▶

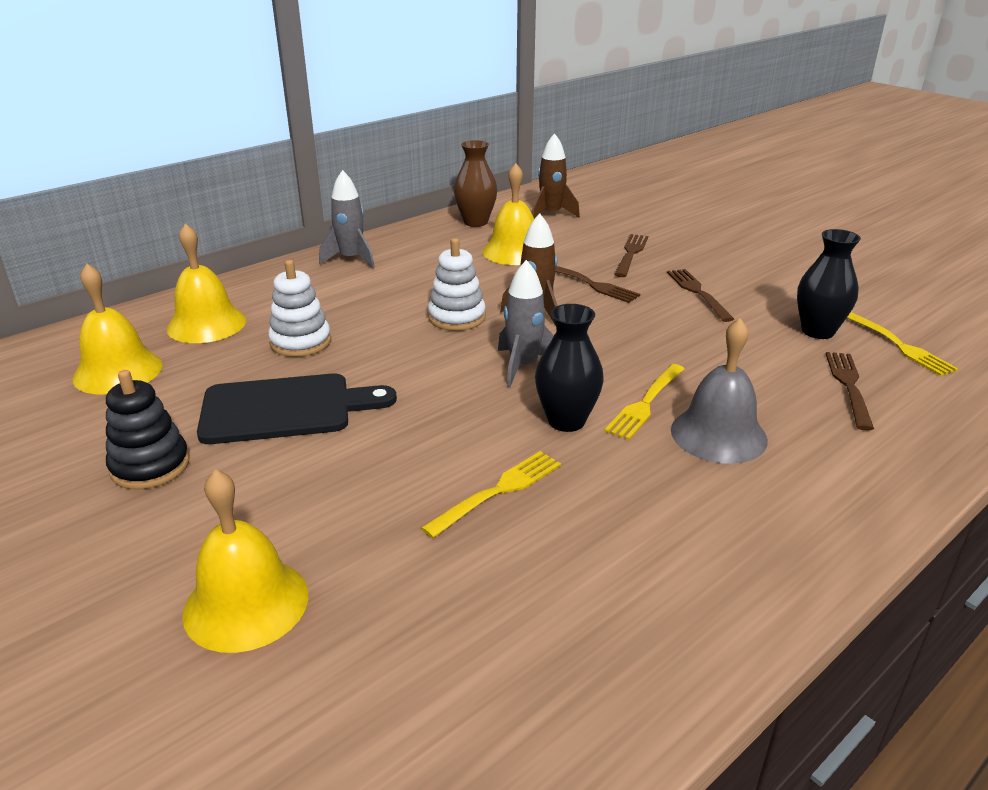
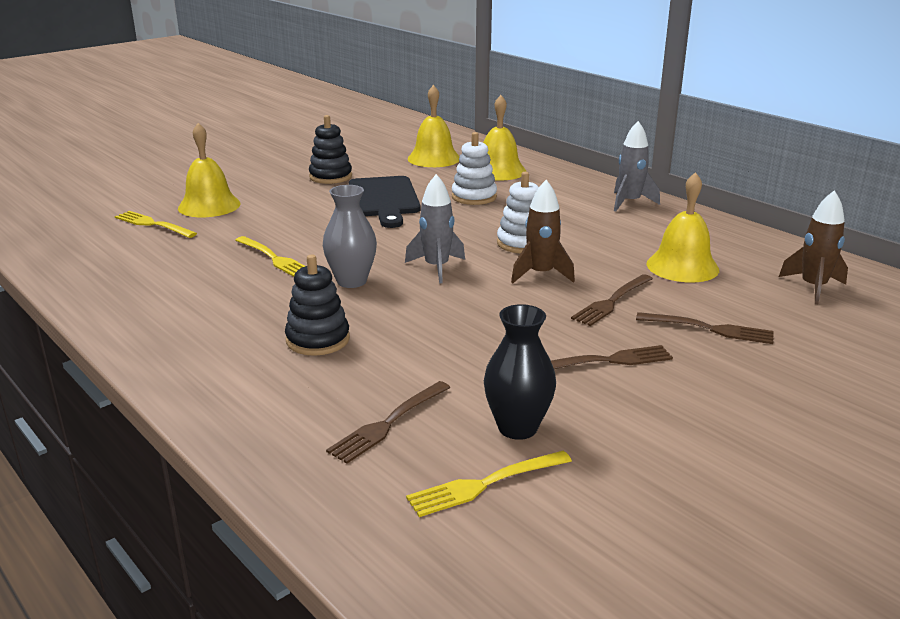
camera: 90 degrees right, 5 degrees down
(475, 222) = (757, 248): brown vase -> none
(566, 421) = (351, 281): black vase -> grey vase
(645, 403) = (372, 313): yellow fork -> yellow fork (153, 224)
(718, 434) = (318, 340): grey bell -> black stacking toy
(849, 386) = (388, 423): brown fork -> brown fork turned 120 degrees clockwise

◀
▶

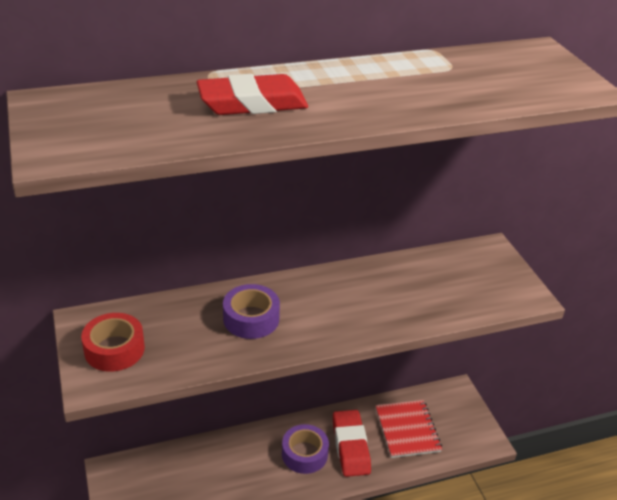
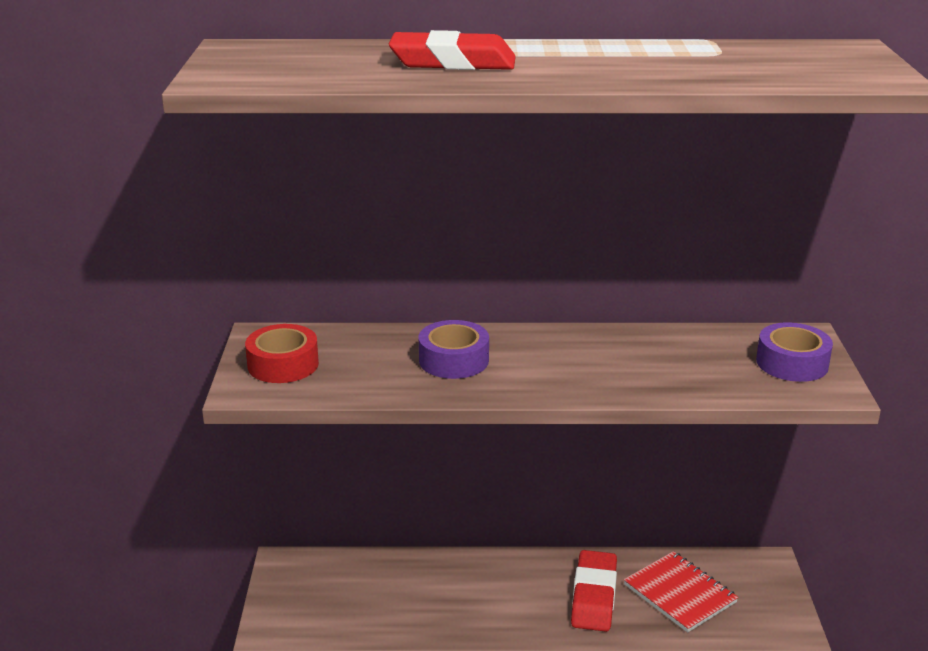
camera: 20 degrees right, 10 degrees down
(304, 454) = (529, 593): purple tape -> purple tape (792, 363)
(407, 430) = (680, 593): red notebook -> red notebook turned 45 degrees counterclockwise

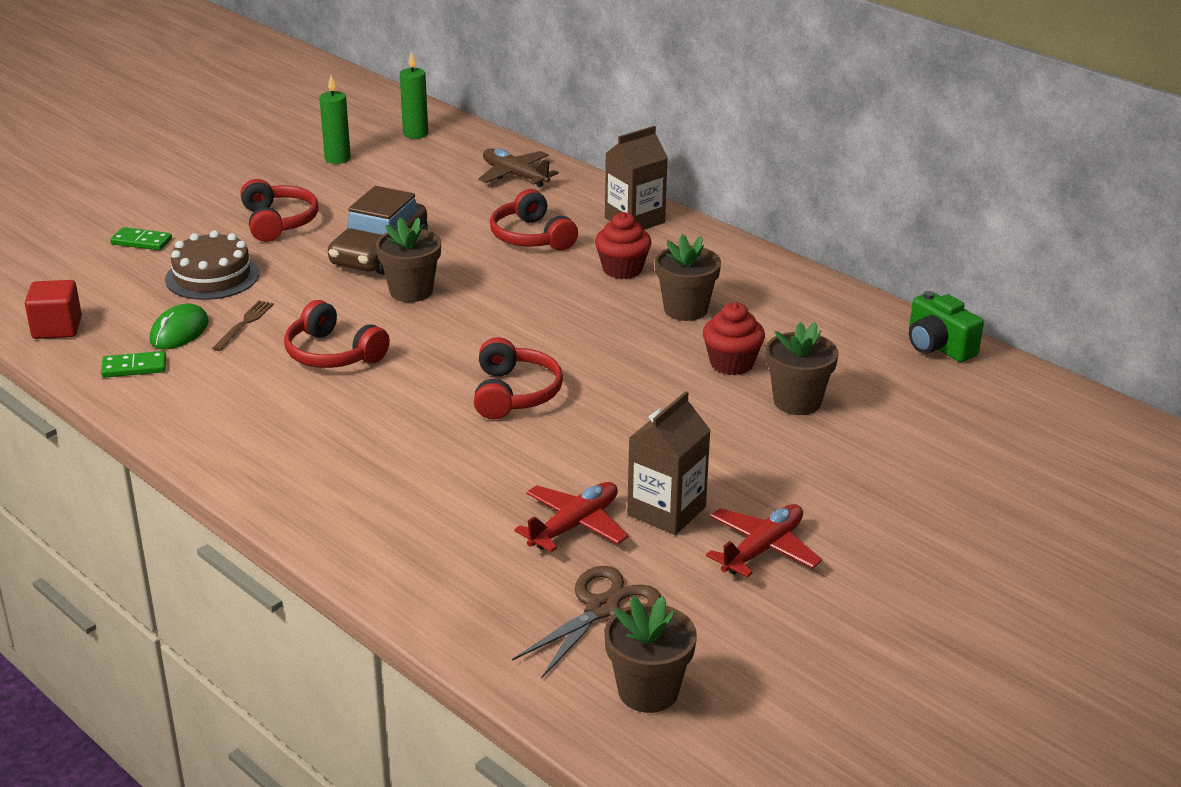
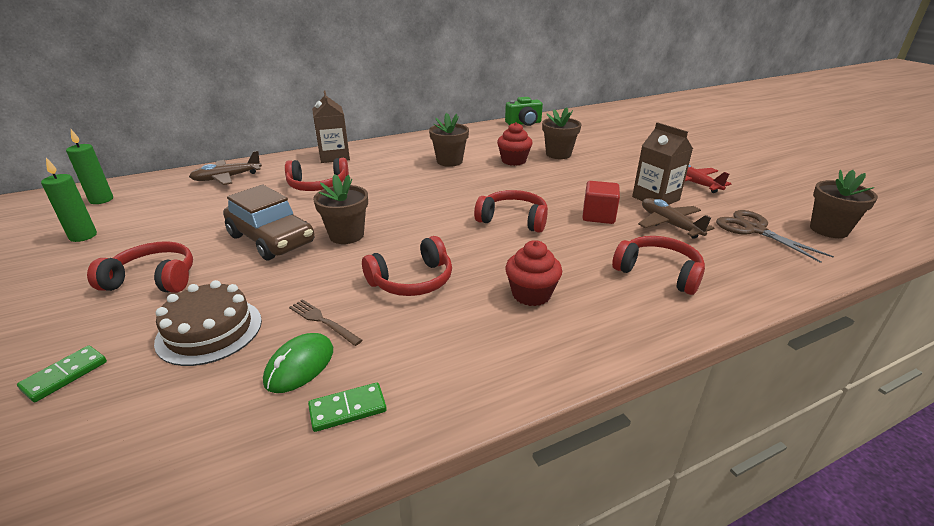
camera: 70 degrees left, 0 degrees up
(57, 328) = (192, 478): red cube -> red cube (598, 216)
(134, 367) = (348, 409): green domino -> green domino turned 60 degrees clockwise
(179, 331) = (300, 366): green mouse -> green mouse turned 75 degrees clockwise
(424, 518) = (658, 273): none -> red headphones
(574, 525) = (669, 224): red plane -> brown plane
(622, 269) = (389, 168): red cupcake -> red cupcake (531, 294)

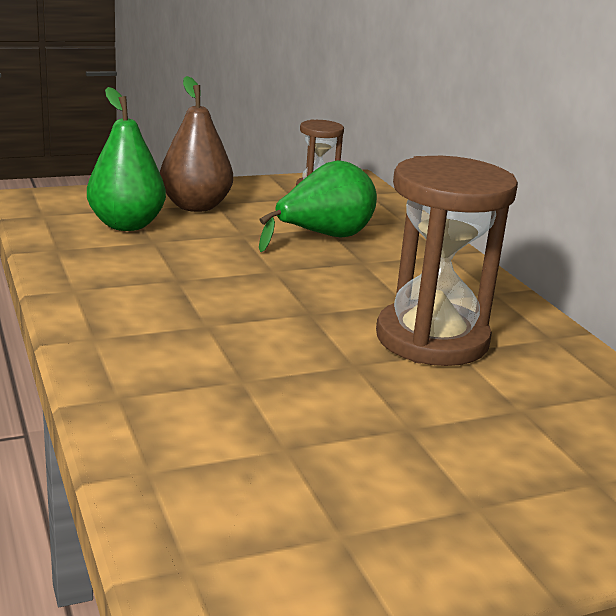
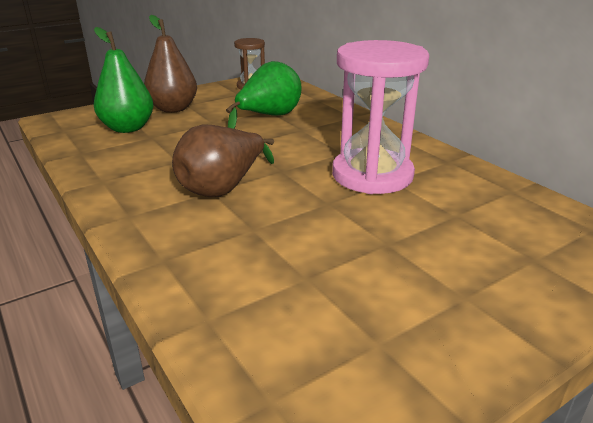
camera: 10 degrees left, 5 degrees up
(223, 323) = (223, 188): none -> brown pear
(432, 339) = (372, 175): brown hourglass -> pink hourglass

◀

**Work task:** Above are the records. Copy the lines beginning at the one that has "camera: 90 degrees right, 5 degrees down" and ending with the one that has "(718, 434) = (318, 340): grey", unchanged.

**Answer to this exercise:**
camera: 90 degrees right, 5 degrees down
(475, 222) = (757, 248): brown vase -> none
(566, 421) = (351, 281): black vase -> grey vase
(645, 403) = (372, 313): yellow fork -> yellow fork (153, 224)
(718, 434) = (318, 340): grey bell -> black stacking toy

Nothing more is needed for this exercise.